Segment Start: The records

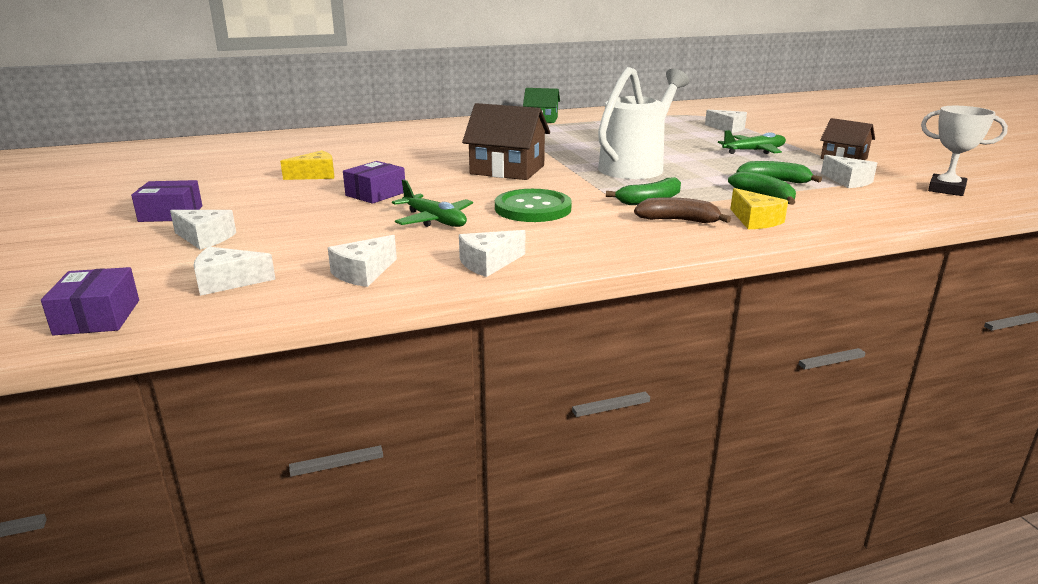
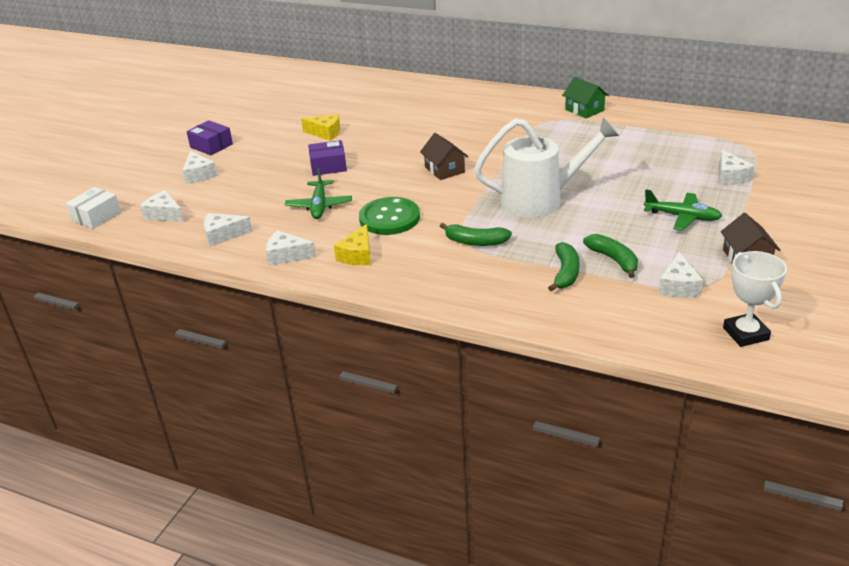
camera: 45 degrees right, 10 degrees up
(97, 317) = (96, 216): purple box -> white box
(507, 170) = (444, 170): brown house -> brown house, size x0.62
(678, 220) = (454, 269): brown banana -> none
(755, 220) = (505, 293): yellow cheese -> yellow cheese (357, 255)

Segment End: The records

§ What you should do: A verbatim rendering of the listing above is required, without any of its pictures.

§ Solution for this problem:
camera: 45 degrees right, 10 degrees up
(97, 317) = (96, 216): purple box -> white box
(507, 170) = (444, 170): brown house -> brown house, size x0.62
(678, 220) = (454, 269): brown banana -> none
(755, 220) = (505, 293): yellow cheese -> yellow cheese (357, 255)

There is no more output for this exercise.